• _Extracted material_:
Segment Open

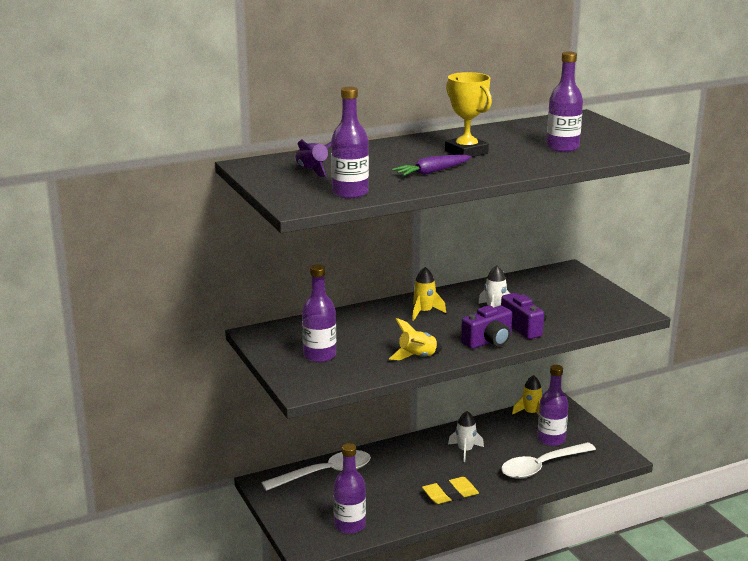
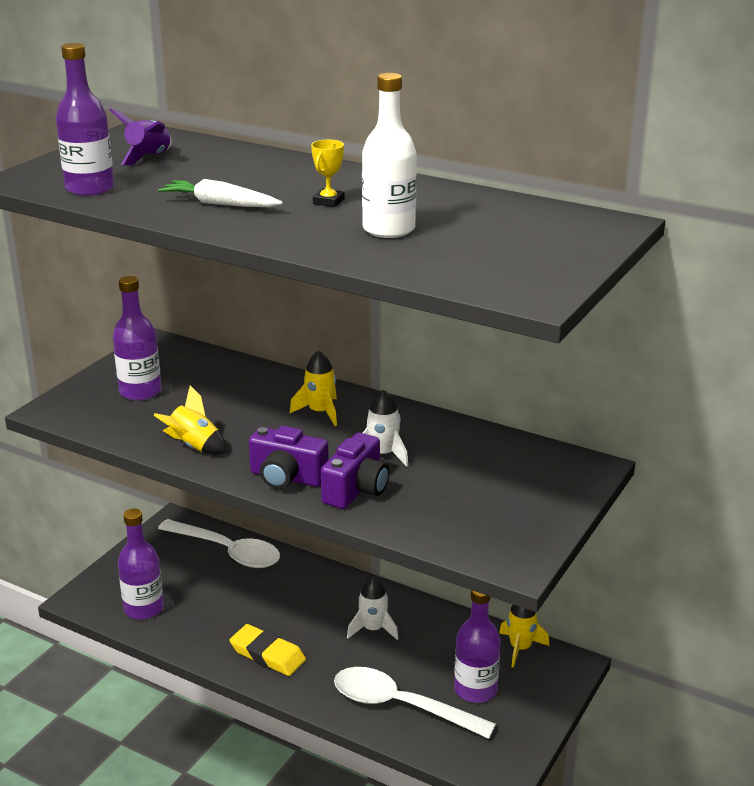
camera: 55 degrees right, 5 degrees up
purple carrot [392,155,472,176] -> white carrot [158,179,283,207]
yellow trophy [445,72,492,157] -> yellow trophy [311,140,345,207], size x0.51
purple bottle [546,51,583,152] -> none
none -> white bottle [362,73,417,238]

Segment Closed

• _Assignment_:
Beginning at the line where "purple carrot [392,155,472,176]" appears, extract each line through the end of the data above; keep them exact and include nothing else.

• _Result of this exercise_:
purple carrot [392,155,472,176] -> white carrot [158,179,283,207]
yellow trophy [445,72,492,157] -> yellow trophy [311,140,345,207], size x0.51
purple bottle [546,51,583,152] -> none
none -> white bottle [362,73,417,238]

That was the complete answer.